**ASSIGNMENT:**
Beginning with the first line of the material, set down each line exactly as written, up to and including the line with "green calculator: [217,108,285,154]".
(EXERCISE MATERIAL Opens)
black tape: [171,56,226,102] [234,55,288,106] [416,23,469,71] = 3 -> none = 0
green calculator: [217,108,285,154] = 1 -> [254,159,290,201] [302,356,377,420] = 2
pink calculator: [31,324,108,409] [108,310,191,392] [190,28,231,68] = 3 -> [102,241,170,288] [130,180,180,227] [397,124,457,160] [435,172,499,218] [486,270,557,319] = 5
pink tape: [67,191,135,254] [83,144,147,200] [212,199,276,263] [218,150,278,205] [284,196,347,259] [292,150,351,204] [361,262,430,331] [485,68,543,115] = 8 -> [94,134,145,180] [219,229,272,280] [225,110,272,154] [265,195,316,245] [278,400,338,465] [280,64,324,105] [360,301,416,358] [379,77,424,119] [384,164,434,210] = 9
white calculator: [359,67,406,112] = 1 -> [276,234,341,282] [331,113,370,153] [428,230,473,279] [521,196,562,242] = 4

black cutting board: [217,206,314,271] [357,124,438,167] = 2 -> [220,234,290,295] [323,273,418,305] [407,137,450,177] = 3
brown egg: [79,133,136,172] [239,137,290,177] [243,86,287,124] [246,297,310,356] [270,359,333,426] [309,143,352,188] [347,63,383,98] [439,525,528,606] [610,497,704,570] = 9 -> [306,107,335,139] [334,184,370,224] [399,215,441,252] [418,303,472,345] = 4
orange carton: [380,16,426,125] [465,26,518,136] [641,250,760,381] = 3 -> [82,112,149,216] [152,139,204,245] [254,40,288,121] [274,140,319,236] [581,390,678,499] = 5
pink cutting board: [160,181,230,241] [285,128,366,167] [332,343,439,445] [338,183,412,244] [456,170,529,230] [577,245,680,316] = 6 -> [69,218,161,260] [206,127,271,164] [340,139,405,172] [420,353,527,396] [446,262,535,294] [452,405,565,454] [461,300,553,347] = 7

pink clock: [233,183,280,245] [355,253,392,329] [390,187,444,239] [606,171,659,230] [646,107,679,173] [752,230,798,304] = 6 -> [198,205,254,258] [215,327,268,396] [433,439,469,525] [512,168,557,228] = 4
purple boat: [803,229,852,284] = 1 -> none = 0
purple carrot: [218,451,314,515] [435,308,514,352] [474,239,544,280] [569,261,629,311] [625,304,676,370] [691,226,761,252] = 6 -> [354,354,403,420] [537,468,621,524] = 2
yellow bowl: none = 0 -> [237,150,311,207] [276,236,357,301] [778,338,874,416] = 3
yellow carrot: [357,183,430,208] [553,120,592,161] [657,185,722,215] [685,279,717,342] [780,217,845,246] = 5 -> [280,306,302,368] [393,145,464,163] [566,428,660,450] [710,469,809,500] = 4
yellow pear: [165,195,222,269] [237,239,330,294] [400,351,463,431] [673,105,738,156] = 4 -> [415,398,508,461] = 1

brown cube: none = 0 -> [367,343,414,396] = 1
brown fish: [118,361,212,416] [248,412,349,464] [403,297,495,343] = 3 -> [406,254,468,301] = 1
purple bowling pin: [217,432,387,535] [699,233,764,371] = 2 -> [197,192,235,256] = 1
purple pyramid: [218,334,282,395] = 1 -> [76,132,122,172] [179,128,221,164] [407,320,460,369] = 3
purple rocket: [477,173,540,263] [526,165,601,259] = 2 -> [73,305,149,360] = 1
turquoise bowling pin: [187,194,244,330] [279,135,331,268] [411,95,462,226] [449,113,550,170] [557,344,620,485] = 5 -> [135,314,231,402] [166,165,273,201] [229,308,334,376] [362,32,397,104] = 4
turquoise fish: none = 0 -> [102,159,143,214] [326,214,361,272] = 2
(EXERCISE MATERIAL Closes)
**EXERCISE SOLUTION:**
black tape: [171,56,226,102] [234,55,288,106] [416,23,469,71] = 3 -> none = 0
green calculator: [217,108,285,154] = 1 -> [254,159,290,201] [302,356,377,420] = 2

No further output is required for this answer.